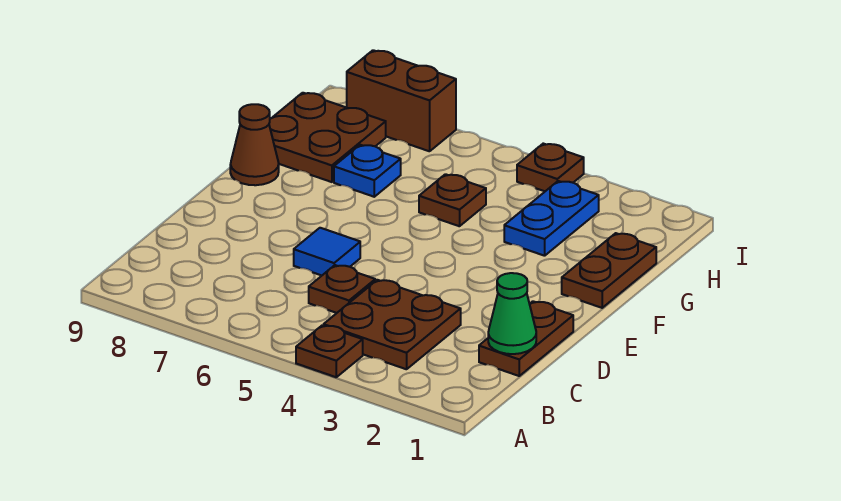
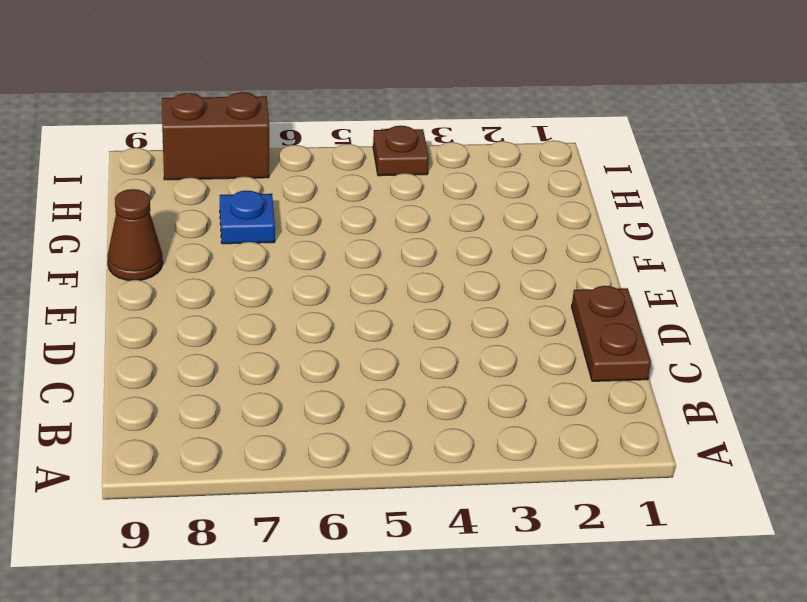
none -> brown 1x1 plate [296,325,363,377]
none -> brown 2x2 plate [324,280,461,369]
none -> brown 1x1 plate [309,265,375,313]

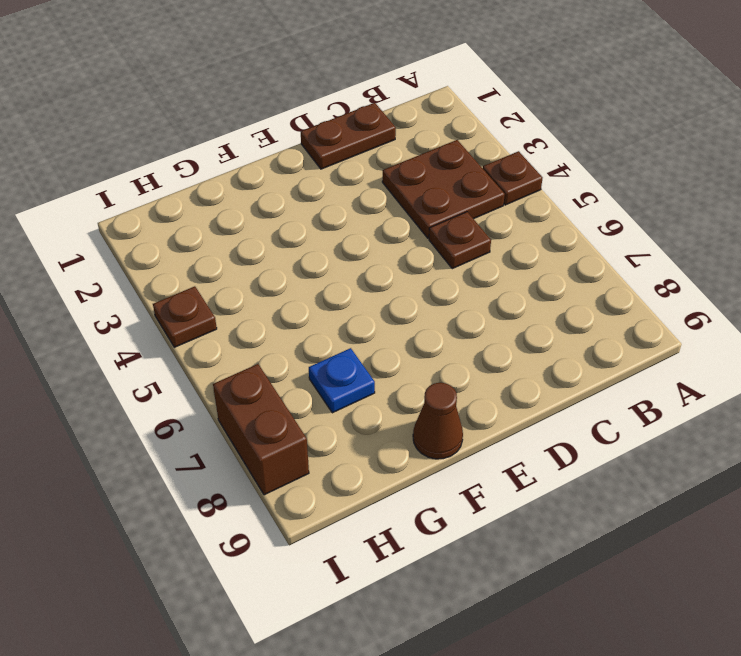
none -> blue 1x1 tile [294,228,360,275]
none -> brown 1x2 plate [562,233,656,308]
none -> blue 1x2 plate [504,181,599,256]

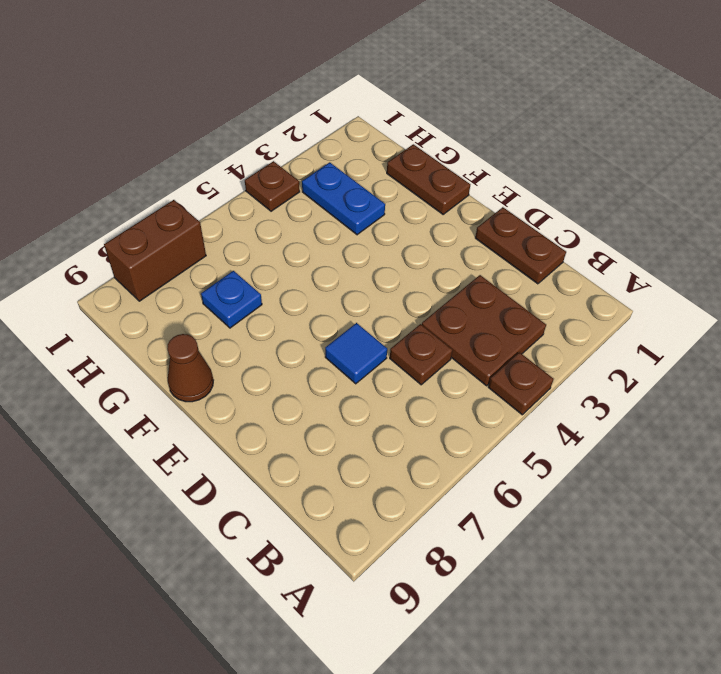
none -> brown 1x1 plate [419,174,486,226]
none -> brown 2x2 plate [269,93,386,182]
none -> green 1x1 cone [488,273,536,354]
= = = =
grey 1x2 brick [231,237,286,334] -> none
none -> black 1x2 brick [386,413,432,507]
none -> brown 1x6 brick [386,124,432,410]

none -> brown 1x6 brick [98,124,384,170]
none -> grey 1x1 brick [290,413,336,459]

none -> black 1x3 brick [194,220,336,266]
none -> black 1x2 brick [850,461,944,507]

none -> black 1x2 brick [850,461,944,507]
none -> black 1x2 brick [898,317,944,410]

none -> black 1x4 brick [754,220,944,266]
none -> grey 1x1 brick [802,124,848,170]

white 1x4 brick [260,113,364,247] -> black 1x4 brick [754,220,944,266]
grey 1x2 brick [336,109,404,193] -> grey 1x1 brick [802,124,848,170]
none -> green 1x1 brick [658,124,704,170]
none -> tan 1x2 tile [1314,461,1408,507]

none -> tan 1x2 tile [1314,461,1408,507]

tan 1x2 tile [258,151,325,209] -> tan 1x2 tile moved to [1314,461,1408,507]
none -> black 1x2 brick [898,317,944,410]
= = = =
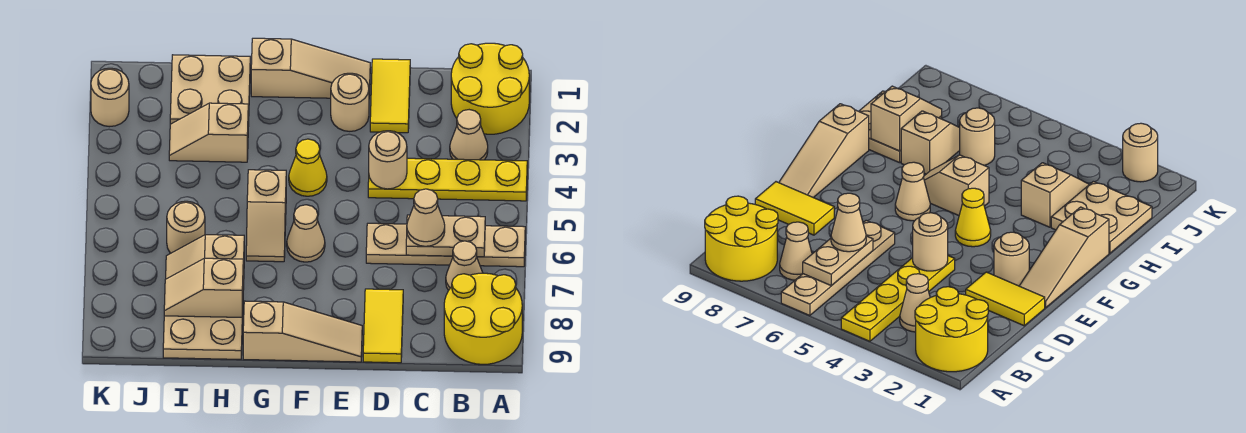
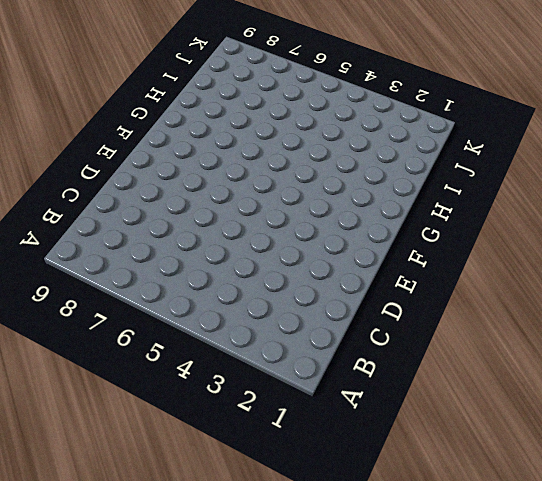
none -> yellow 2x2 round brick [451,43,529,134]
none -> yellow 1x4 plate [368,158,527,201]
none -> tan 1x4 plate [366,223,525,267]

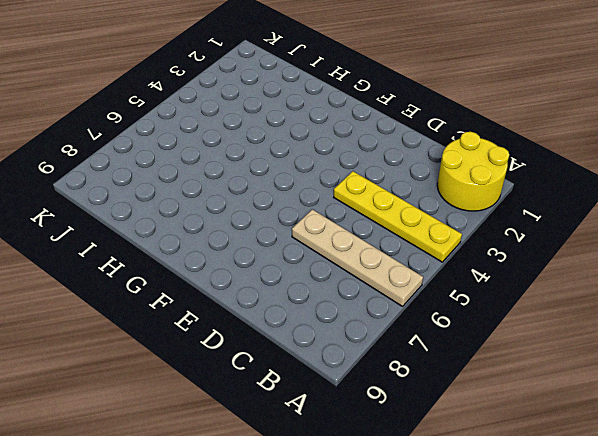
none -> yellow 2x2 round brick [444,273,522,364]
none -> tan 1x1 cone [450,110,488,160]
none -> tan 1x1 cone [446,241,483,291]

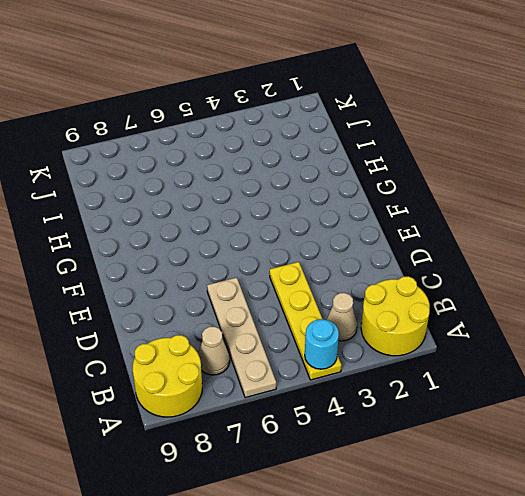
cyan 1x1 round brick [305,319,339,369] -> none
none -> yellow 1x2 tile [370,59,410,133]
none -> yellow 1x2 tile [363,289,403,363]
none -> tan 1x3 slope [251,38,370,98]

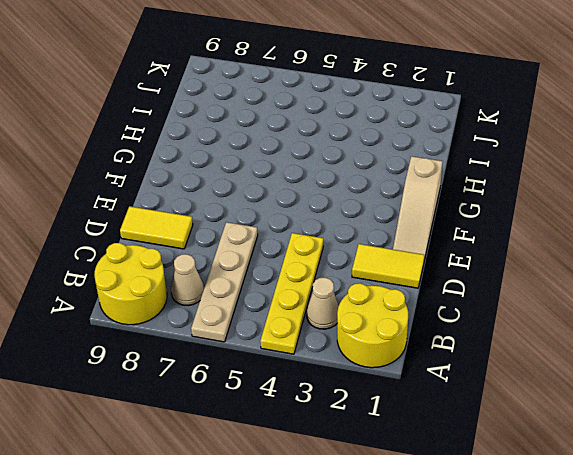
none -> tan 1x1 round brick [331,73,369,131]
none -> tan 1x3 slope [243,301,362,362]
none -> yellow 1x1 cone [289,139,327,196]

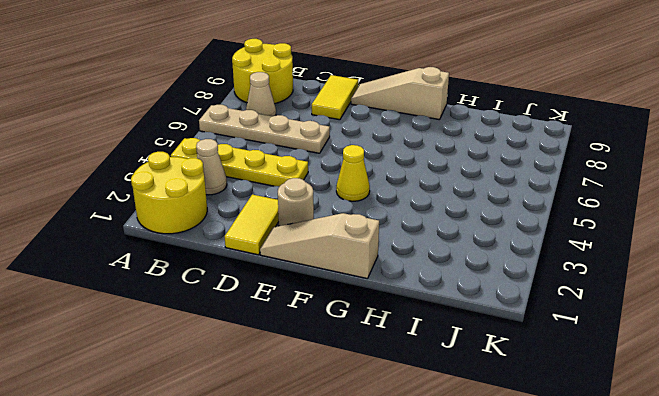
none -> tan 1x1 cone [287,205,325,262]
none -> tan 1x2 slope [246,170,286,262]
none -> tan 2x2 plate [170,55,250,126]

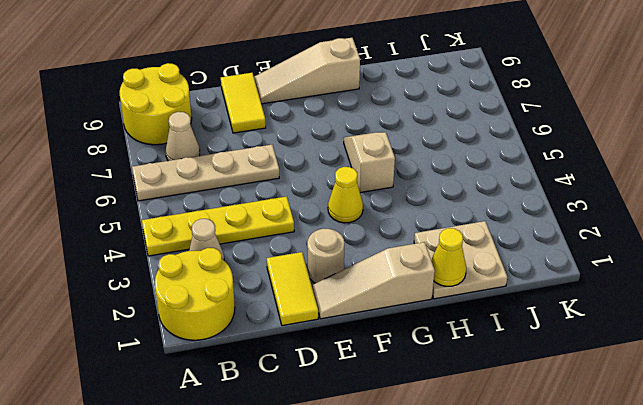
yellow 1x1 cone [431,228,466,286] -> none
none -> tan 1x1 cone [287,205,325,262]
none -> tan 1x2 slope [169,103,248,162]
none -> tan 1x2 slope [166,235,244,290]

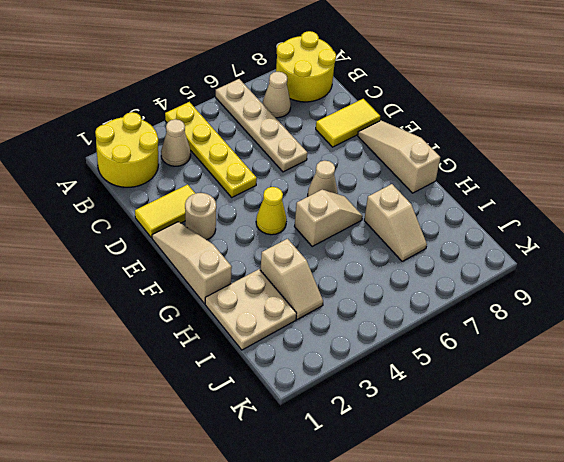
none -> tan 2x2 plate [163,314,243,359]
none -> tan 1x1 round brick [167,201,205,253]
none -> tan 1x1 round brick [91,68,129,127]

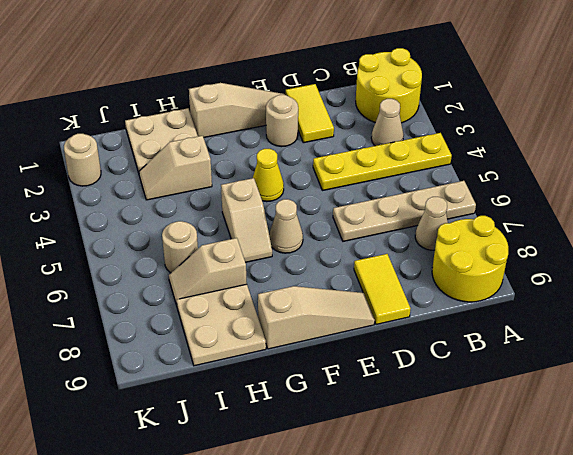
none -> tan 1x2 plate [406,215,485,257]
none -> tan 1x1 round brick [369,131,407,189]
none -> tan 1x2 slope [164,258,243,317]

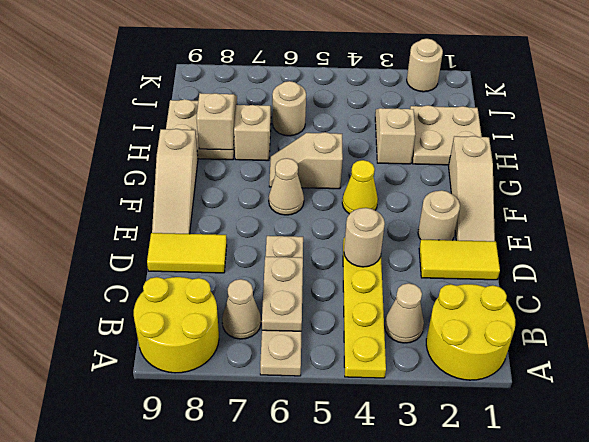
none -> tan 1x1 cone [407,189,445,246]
= = = =
| PROBLEM STATEMENT |
Filter the data for the string "yellow". Copy each matching line.

| RESPONSE TO THE TASK |
none -> yellow 2x2 round brick [451,43,529,134]
none -> yellow 1x4 plate [368,158,527,201]
none -> yellow 2x2 round brick [444,273,522,364]
none -> yellow 1x2 tile [370,59,410,133]
none -> yellow 1x2 tile [363,289,403,363]
none -> yellow 1x1 cone [289,139,327,196]
yellow 1x1 cone [431,228,466,286] -> none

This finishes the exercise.